[AVAILABLE DATA — start]
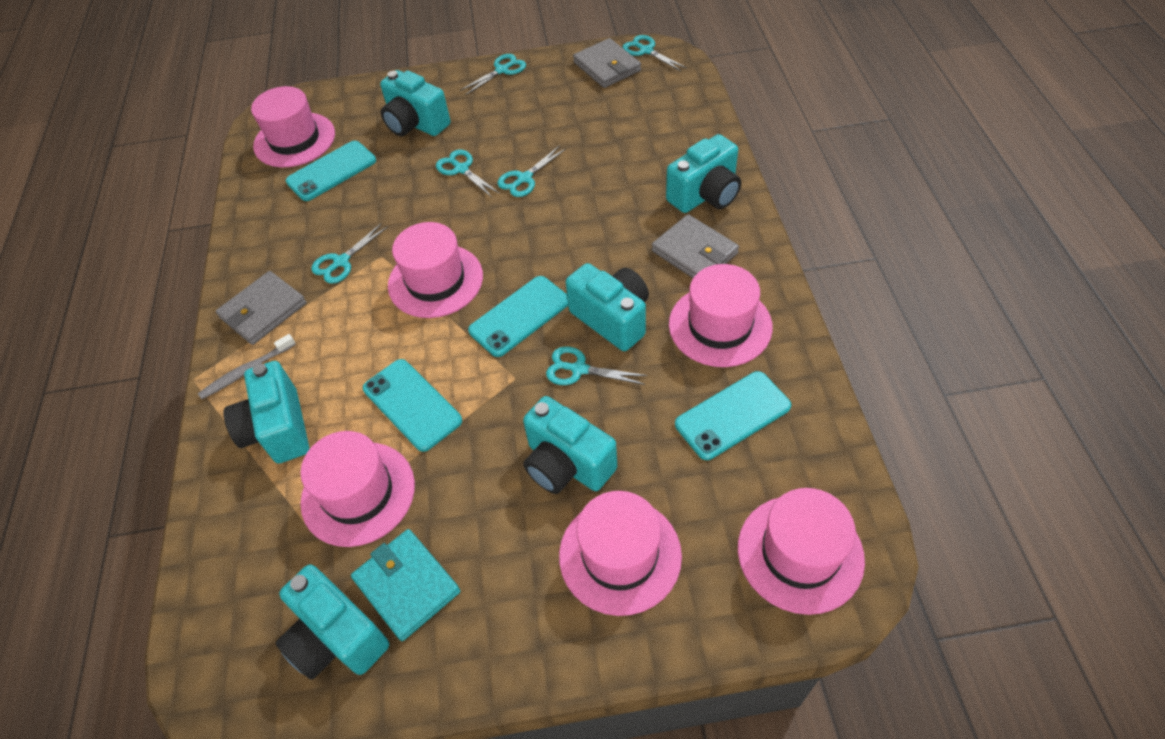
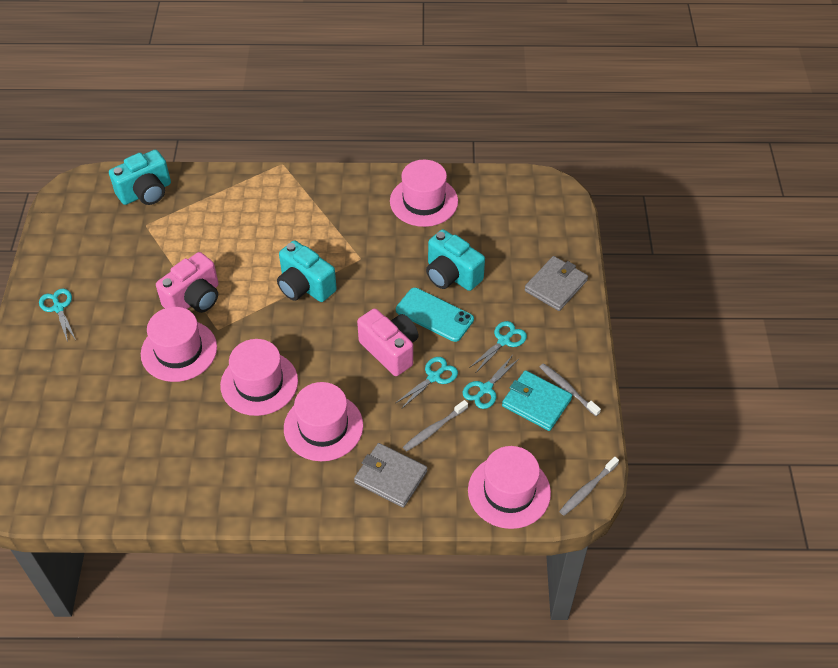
grey toothbrush: 1 -> 3
grey wallet: 3 -> 2
pink camera: 0 -> 2
pink hat: 6 -> 5
turquoise camera: 6 -> 3
turquoise phone: 4 -> 1
turquoise scissors: 6 -> 4

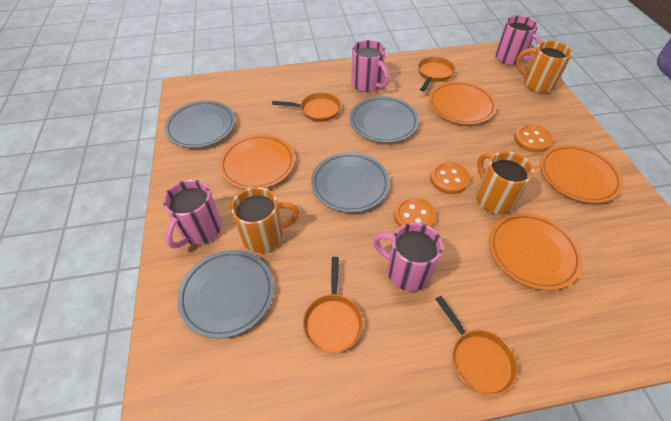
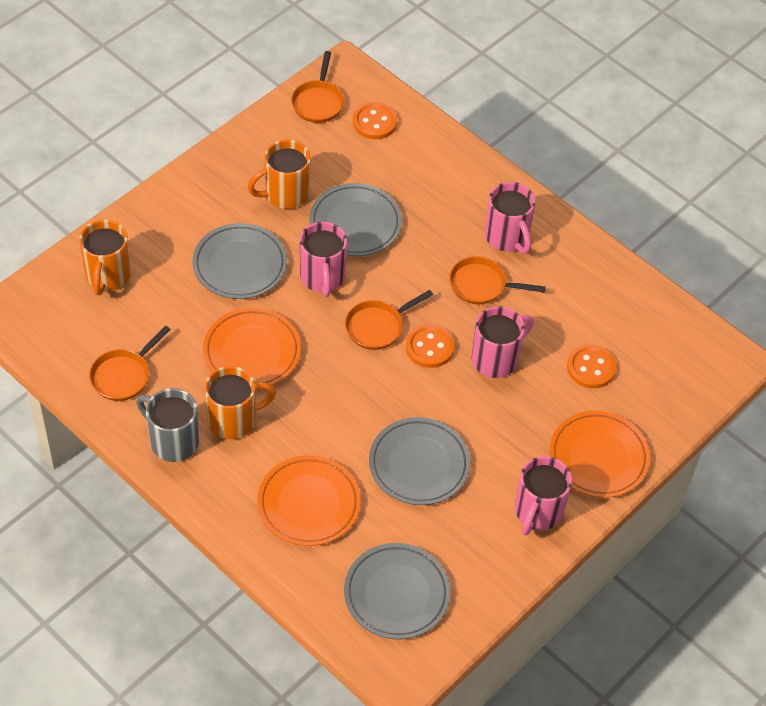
grey mug: 0 -> 1
orange plate: 4 -> 3

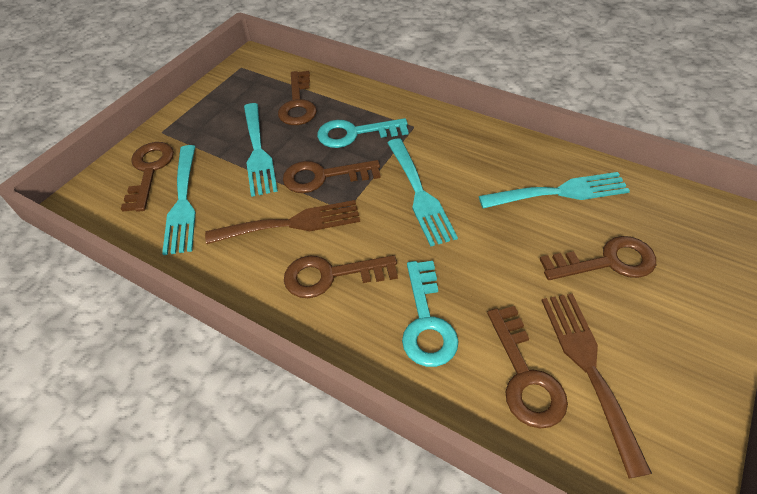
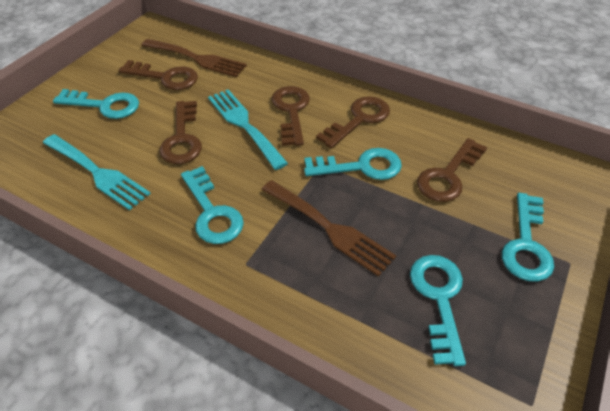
brown key: 6 -> 5
turquoise fork: 4 -> 2
turquoise key: 2 -> 5

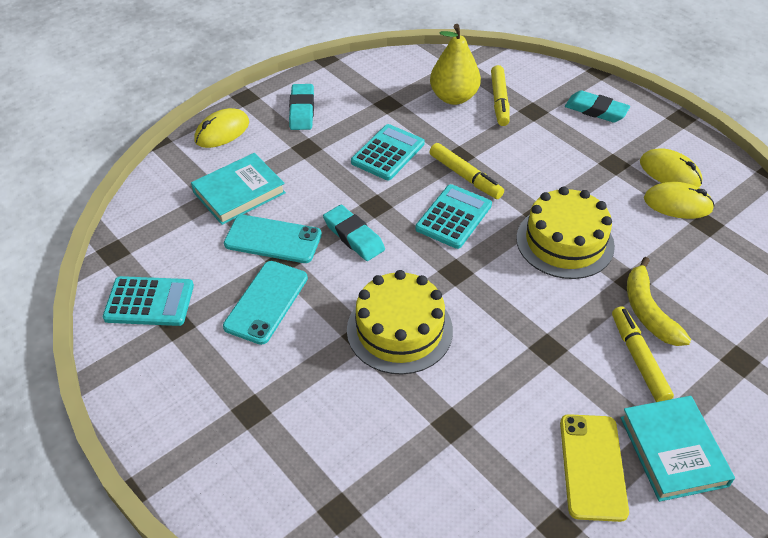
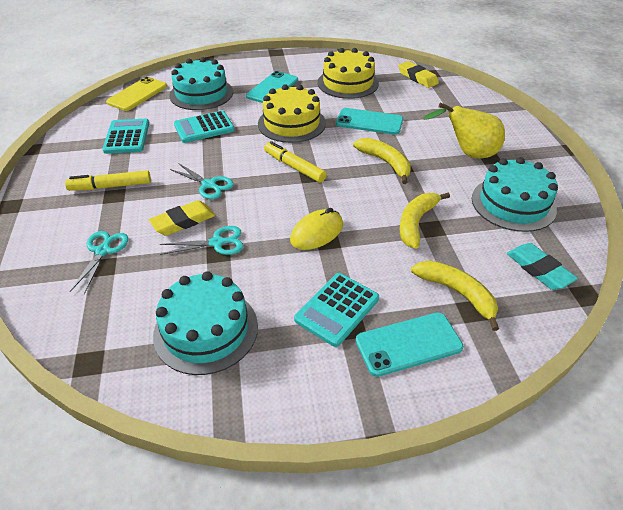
turquoise book: 2 -> 0
turquoise cake: 0 -> 3
turquoise eraser: 3 -> 1
turquoise phone: 2 -> 3
turquoise scissors: 0 -> 3
yellow banana: 1 -> 3
yellow eraser: 0 -> 2
yellow marker: 3 -> 2
yellow mouse: 3 -> 1

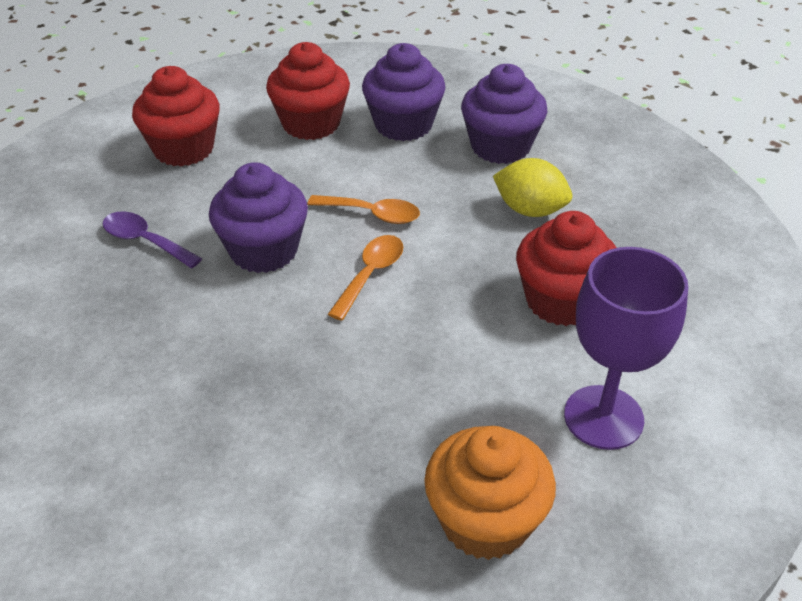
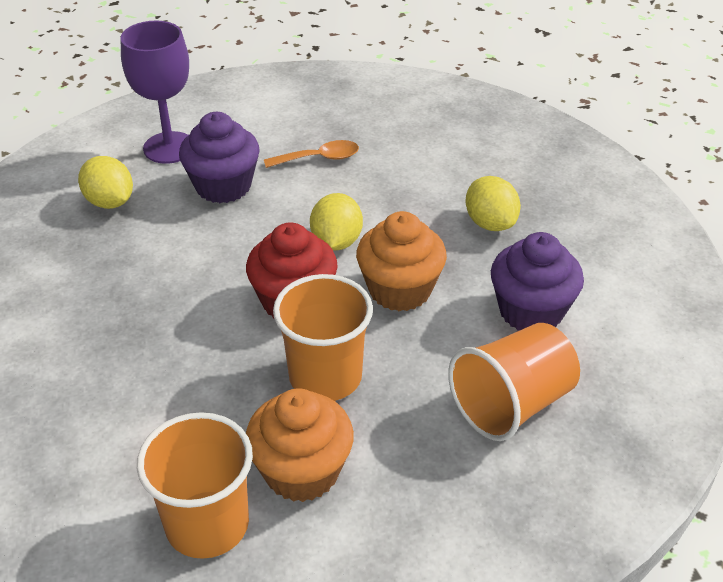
orange cup: 0 -> 3
orange cupcake: 1 -> 2
orange spoon: 2 -> 1
purple cupcake: 3 -> 2
purple spoon: 1 -> 0
red cupcake: 3 -> 1
yellow lemon: 1 -> 3

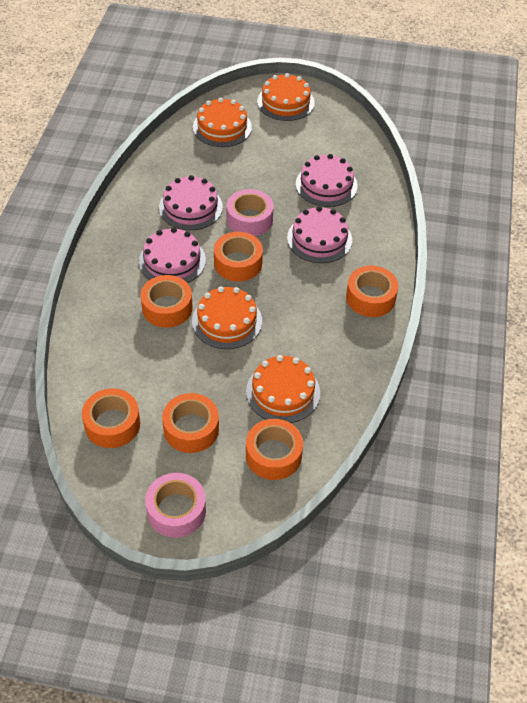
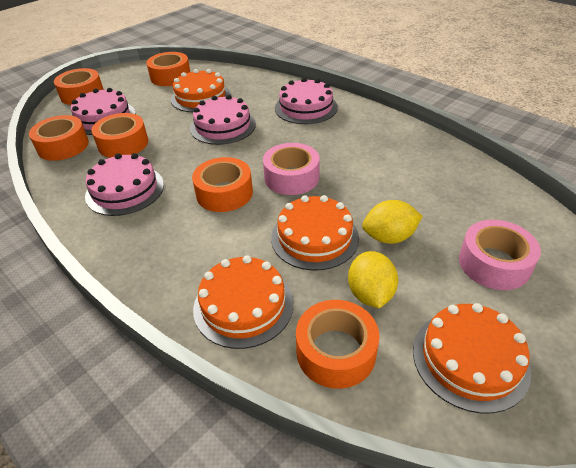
yellow lemon: 0 -> 2

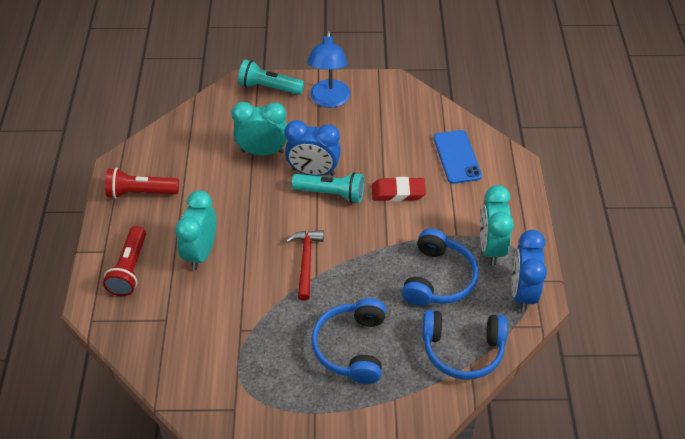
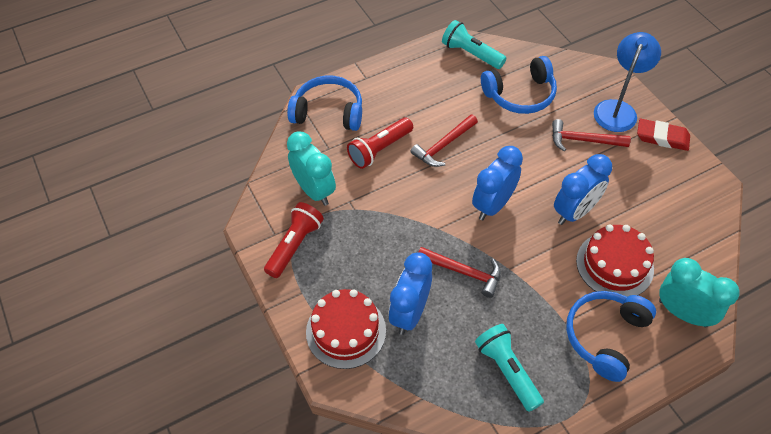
blue clock: 2 -> 3
blue phone: 1 -> 0
red cake: 0 -> 2
red hammer: 1 -> 3
turquoise clock: 3 -> 2

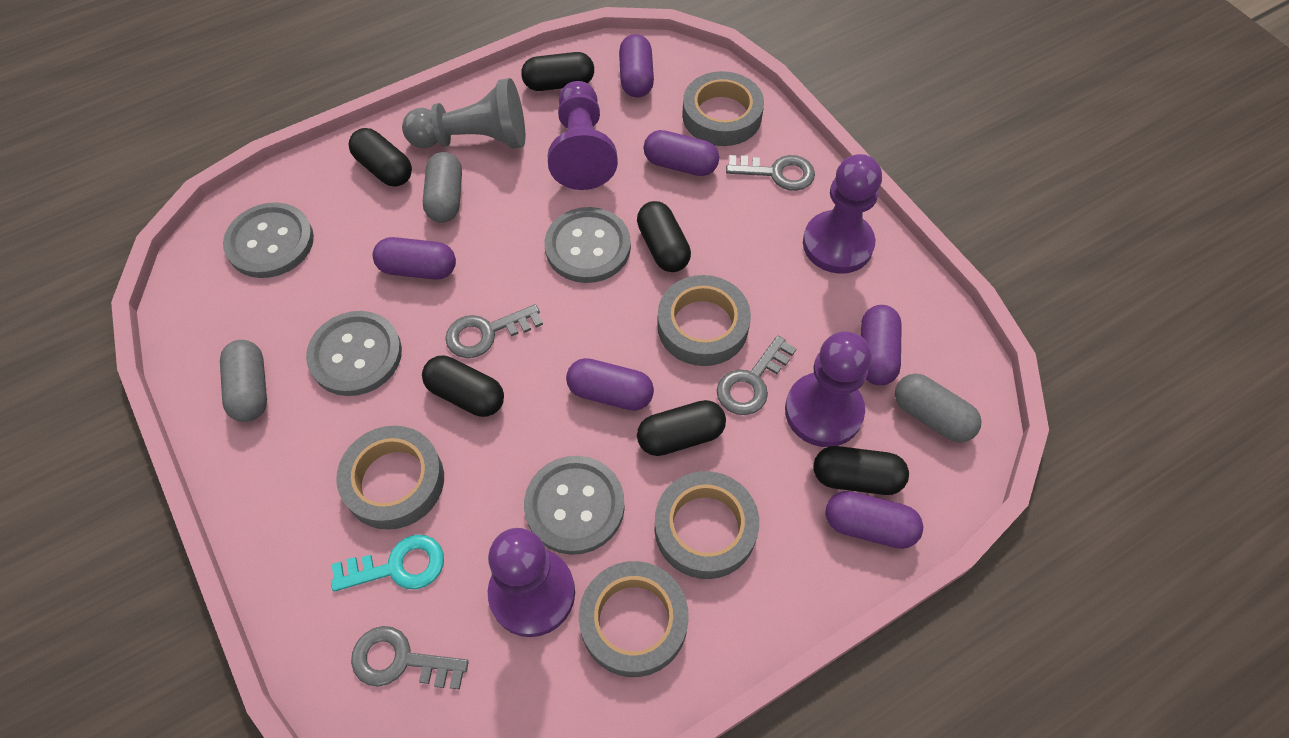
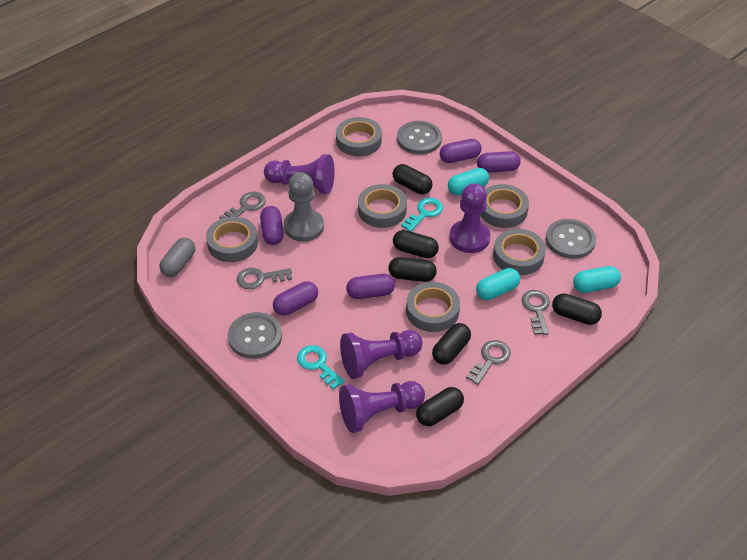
grey button: 4 -> 3
grey capsule: 3 -> 1
grey tape: 5 -> 6
purple capsule: 6 -> 5
turquoise capsule: 0 -> 3
turquoise key: 1 -> 2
[AVAILABLE DATA — finish]
• PROBLEM TO SOLVE: The listing is to be repeated word for word, with all pictures omitted.

• ANSWER FOR THIS EXERCISE:
grey toothbrush: 1 -> 3
grey wallet: 3 -> 2
pink camera: 0 -> 2
pink hat: 6 -> 5
turquoise camera: 6 -> 3
turquoise phone: 4 -> 1
turquoise scissors: 6 -> 4

grey mug: 0 -> 1
orange plate: 4 -> 3

brown key: 6 -> 5
turquoise fork: 4 -> 2
turquoise key: 2 -> 5

turquoise book: 2 -> 0
turquoise cake: 0 -> 3
turquoise eraser: 3 -> 1
turquoise phone: 2 -> 3
turquoise scissors: 0 -> 3
yellow banana: 1 -> 3
yellow eraser: 0 -> 2
yellow marker: 3 -> 2
yellow mouse: 3 -> 1

orange cup: 0 -> 3
orange cupcake: 1 -> 2
orange spoon: 2 -> 1
purple cupcake: 3 -> 2
purple spoon: 1 -> 0
red cupcake: 3 -> 1
yellow lemon: 1 -> 3

yellow lemon: 0 -> 2

blue clock: 2 -> 3
blue phone: 1 -> 0
red cake: 0 -> 2
red hammer: 1 -> 3
turquoise clock: 3 -> 2

grey button: 4 -> 3
grey capsule: 3 -> 1
grey tape: 5 -> 6
purple capsule: 6 -> 5
turquoise capsule: 0 -> 3
turquoise key: 1 -> 2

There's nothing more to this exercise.